:: TASK PROMPT ::
Word for word, retype the tail of the data below, starting with the line that has "R10: 4.7k (SCL, VA) -> 47k (SCL, VA)" and including the last line.

:: MATERIAL FOR THIS EXERCISE ::
[Start of section]

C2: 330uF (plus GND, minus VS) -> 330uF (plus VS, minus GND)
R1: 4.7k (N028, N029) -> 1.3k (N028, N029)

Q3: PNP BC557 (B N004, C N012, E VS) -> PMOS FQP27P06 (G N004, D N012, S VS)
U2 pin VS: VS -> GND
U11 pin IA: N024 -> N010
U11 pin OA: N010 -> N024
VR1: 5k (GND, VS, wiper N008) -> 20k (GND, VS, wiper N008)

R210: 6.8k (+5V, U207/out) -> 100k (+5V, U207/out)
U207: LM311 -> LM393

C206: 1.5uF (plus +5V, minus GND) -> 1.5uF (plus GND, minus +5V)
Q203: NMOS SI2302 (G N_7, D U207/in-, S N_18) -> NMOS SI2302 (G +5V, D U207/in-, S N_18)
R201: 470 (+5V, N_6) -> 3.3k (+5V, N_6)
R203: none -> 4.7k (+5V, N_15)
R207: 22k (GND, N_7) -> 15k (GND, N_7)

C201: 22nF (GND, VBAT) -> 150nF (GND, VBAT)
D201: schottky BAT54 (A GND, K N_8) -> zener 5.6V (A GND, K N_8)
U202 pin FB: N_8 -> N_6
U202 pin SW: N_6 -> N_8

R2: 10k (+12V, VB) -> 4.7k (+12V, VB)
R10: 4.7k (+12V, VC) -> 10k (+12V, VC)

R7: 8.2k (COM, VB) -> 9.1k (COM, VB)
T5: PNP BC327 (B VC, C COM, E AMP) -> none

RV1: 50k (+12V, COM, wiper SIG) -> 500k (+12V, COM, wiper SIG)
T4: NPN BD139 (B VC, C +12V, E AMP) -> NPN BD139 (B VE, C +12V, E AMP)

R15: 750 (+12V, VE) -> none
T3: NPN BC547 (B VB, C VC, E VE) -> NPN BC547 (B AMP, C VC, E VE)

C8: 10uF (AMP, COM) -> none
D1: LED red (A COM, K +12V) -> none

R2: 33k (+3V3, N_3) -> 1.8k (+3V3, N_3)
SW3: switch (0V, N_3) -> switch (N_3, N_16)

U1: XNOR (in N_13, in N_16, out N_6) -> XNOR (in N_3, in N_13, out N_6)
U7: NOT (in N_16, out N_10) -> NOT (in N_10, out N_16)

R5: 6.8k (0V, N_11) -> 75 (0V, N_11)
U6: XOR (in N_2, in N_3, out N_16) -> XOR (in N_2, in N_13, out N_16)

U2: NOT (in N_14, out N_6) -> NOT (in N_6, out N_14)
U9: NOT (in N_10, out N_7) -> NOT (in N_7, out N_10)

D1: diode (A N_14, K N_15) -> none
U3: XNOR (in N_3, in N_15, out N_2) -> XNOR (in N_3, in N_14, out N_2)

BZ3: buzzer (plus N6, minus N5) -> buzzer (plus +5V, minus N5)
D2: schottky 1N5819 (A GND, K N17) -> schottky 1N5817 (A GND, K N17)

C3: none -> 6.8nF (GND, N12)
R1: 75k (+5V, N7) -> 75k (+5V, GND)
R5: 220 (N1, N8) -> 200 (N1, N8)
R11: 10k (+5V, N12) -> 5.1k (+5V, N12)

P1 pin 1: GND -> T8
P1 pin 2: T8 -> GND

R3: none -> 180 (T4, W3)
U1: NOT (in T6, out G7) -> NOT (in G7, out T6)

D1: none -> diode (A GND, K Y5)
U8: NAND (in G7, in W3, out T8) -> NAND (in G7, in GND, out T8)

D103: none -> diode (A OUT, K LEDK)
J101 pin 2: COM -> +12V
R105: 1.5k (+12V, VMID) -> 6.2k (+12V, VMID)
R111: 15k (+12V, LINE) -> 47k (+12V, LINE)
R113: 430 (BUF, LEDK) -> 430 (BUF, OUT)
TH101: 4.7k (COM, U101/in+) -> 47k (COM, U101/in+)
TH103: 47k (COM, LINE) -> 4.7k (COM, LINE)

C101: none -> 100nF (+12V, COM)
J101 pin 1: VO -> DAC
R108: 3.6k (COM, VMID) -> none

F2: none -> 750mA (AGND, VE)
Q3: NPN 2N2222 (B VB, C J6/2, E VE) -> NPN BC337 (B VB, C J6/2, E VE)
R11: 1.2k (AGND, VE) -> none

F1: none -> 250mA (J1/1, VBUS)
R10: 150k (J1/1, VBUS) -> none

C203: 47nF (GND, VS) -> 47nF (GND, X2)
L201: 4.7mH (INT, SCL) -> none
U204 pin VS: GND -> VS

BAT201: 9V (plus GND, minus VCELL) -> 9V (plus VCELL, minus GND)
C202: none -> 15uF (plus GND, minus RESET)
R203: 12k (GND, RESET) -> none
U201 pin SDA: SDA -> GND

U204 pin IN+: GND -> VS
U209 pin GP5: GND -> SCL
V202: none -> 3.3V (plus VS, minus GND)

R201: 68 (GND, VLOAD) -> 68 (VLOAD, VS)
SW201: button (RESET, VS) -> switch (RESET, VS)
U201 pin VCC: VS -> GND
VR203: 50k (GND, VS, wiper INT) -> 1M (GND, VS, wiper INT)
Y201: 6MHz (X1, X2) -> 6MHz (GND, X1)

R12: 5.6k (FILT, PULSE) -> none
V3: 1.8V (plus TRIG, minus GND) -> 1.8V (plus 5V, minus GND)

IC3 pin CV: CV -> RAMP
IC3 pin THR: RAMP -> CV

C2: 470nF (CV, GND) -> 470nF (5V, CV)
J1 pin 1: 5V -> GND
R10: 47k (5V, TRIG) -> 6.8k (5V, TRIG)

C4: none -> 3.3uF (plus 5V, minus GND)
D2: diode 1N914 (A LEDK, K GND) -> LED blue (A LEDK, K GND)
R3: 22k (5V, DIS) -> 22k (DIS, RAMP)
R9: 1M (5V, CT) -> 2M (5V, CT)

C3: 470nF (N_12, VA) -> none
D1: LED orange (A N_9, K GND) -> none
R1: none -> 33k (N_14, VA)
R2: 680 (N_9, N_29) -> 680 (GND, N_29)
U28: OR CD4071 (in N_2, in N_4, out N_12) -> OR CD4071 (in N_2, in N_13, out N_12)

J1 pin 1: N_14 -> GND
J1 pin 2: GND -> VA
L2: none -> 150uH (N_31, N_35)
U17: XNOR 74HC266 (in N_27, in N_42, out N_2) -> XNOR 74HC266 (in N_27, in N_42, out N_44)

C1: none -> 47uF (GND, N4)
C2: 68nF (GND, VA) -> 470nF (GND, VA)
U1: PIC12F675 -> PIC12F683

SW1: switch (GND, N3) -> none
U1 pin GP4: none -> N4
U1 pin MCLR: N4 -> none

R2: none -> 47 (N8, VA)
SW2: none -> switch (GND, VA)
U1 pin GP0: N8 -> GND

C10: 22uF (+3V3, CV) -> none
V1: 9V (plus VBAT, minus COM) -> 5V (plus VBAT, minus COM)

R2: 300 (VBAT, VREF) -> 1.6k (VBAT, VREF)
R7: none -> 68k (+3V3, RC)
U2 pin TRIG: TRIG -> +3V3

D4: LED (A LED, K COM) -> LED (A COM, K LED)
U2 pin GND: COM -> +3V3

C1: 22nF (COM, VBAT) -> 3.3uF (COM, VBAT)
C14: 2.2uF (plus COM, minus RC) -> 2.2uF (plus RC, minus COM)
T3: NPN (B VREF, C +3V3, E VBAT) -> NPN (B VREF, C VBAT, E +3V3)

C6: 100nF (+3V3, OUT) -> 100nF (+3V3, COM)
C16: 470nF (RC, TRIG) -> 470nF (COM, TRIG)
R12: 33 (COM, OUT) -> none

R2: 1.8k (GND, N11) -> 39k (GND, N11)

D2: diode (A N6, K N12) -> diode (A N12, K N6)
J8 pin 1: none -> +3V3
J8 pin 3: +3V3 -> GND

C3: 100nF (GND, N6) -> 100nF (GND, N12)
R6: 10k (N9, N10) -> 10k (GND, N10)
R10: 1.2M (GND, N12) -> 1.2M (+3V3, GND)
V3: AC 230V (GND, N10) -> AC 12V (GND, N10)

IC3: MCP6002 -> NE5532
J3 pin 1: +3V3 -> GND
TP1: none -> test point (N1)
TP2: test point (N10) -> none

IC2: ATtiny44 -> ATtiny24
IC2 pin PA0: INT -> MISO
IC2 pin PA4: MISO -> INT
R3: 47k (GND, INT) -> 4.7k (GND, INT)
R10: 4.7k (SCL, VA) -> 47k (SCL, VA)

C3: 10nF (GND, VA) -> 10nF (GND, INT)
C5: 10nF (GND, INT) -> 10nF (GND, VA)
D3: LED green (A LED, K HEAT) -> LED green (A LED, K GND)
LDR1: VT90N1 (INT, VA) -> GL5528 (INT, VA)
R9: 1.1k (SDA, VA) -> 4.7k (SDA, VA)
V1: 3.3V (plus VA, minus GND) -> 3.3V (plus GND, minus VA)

[End of section]

:: SOLUTION TO THE PROBLEM ::
R10: 4.7k (SCL, VA) -> 47k (SCL, VA)

C3: 10nF (GND, VA) -> 10nF (GND, INT)
C5: 10nF (GND, INT) -> 10nF (GND, VA)
D3: LED green (A LED, K HEAT) -> LED green (A LED, K GND)
LDR1: VT90N1 (INT, VA) -> GL5528 (INT, VA)
R9: 1.1k (SDA, VA) -> 4.7k (SDA, VA)
V1: 3.3V (plus VA, minus GND) -> 3.3V (plus GND, minus VA)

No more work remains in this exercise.